_Activity_
The output is the lines below from the one with "red square: rotated 30 degrees clockwise" through the one with "brown line: moved 12 px down", both included, printed exactly and with no other line.

_Data for review_

------------------------------------------------------------

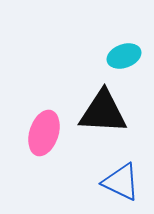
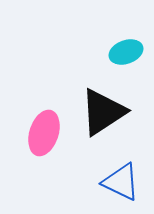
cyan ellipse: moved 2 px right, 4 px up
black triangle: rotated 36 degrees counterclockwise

------------------------------------------------------------

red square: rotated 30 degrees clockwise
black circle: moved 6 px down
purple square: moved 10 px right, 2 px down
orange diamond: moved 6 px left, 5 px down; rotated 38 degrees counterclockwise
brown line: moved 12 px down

------------------------------------------------------------

_Solution to this task_
red square: rotated 30 degrees clockwise
black circle: moved 6 px down
purple square: moved 10 px right, 2 px down
orange diamond: moved 6 px left, 5 px down; rotated 38 degrees counterclockwise
brown line: moved 12 px down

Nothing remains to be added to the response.